• **Data extracted from a collection**:
————————

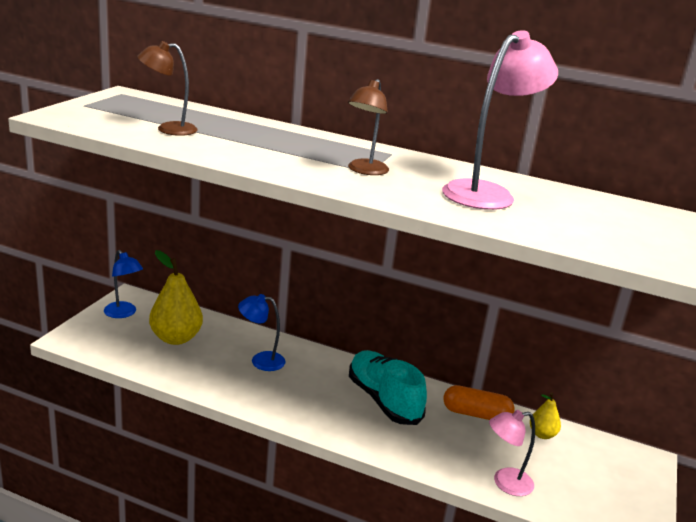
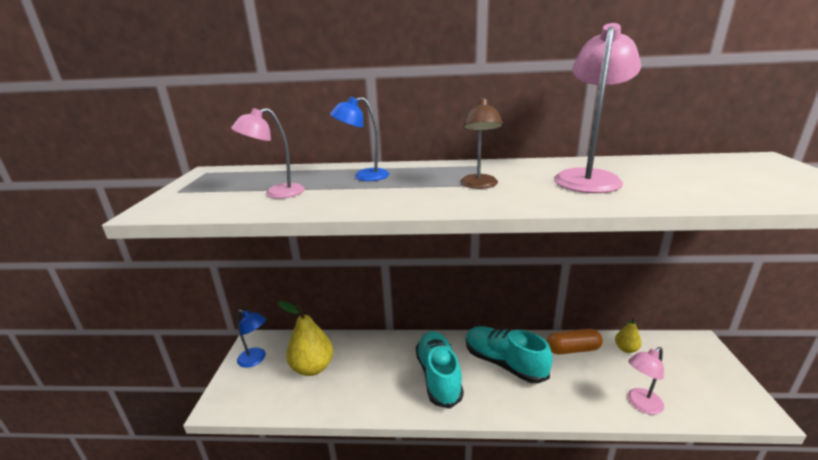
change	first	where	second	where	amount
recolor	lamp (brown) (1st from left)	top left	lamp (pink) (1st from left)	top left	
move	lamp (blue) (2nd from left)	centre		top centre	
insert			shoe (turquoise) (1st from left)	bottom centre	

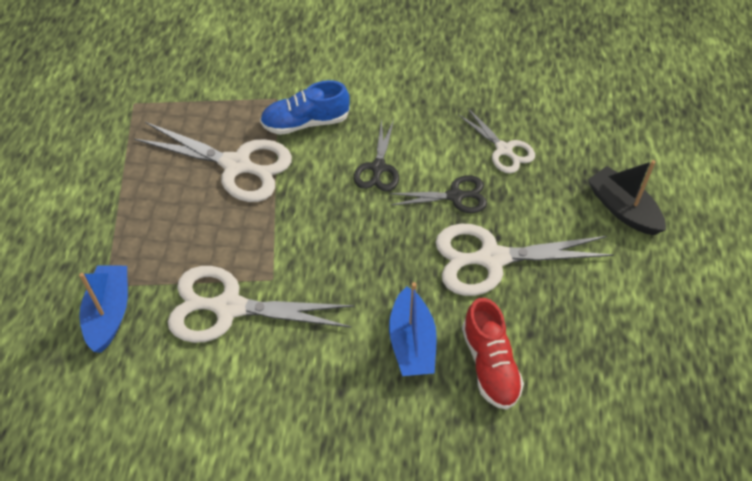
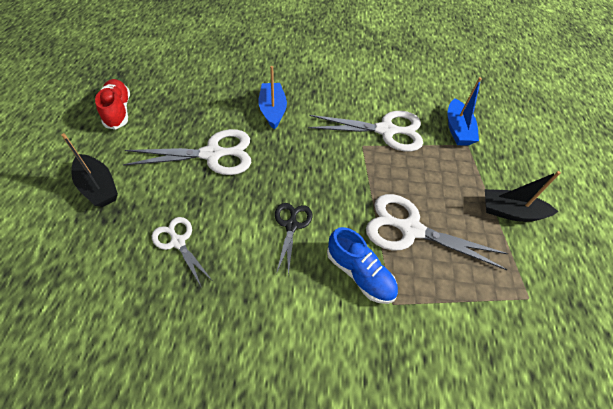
change	first	where	second	where	amount
rotate	shoe (blue)	top centre		centre	60 degrees clockwise
delete	scissors (black) (2nd from left)	centre			
move	shoe (red)	bottom centre		top left	
insert			boat (black) (2nd from left)	middle right	

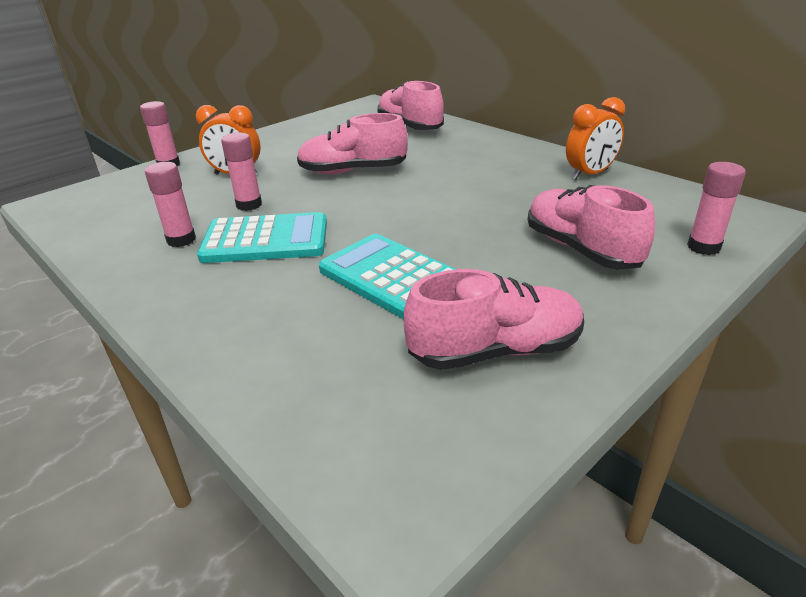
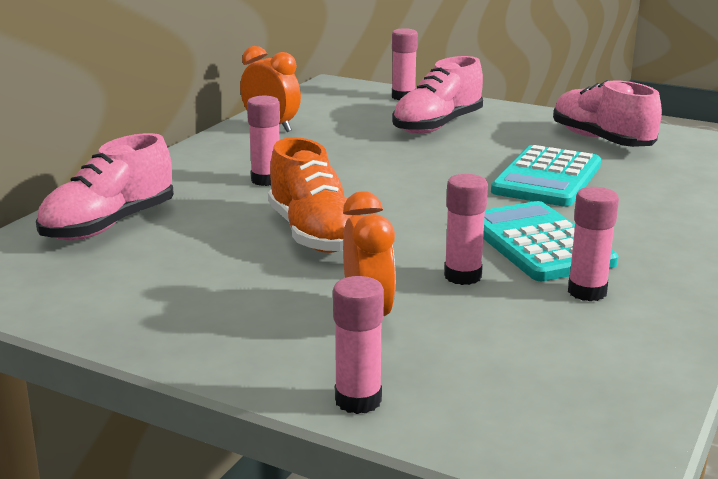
change	first	where	second	where	amount
recolor	shoe (pink) (1st from left)	top centre	shoe (orange)	centre	
insert			glue stick (pink) (1st from left)	top centre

————————

• **Assigned task**: With the pictures omitted, restate every entry above word for word.

• **Written answer**:
change	first	where	second	where	amount
recolor	lamp (brown) (1st from left)	top left	lamp (pink) (1st from left)	top left	
move	lamp (blue) (2nd from left)	centre		top centre	
insert			shoe (turquoise) (1st from left)	bottom centre	

change	first	where	second	where	amount
rotate	shoe (blue)	top centre		centre	60 degrees clockwise
delete	scissors (black) (2nd from left)	centre			
move	shoe (red)	bottom centre		top left	
insert			boat (black) (2nd from left)	middle right	

change	first	where	second	where	amount
recolor	shoe (pink) (1st from left)	top centre	shoe (orange)	centre	
insert			glue stick (pink) (1st from left)	top centre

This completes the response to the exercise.